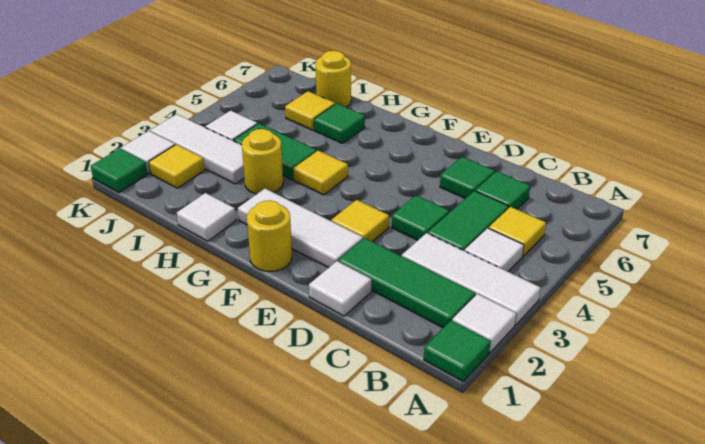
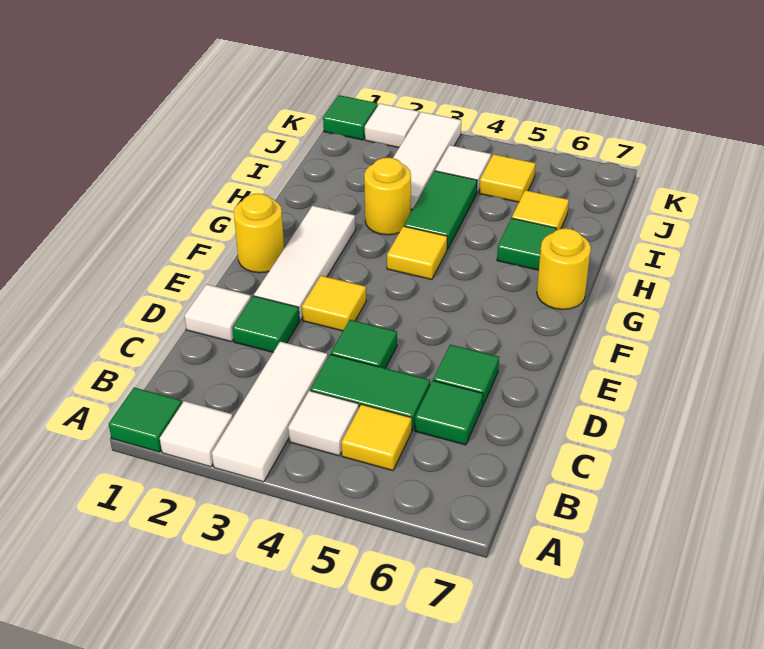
green tile B2:D2 level 1 -> green tile D2 level 1
white tile H1 level 1 -> none
yellow round brick I7 level 1 -> yellow round brick G7 level 1
yellow tile J2 level 1 -> yellow tile J5 level 1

### YOUR INSTRUCTIONS
A verbatim copy of the material is needed; pictures are not to appear in it.

### TASK ANSWER
green tile B2:D2 level 1 -> green tile D2 level 1
white tile H1 level 1 -> none
yellow round brick I7 level 1 -> yellow round brick G7 level 1
yellow tile J2 level 1 -> yellow tile J5 level 1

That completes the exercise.